REQUIRED WORK: Only the number is wanted: how many lines of the listing below contain "none"?

DATASET SECTION:
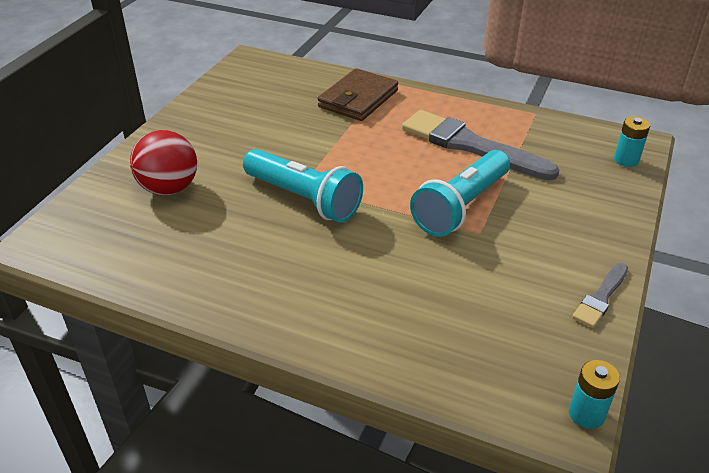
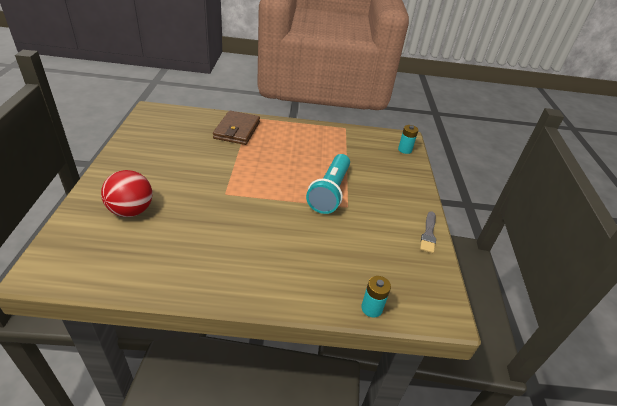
camera: 25 degrees left, 0 degrees up
(303, 199) = (230, 203): turquoise flashlight -> none
(470, 145) = (318, 152): grey brush -> none
(586, 414) = (453, 306): turquoise battery -> turquoise battery (371, 308)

WRITTEN RESPONSE: 2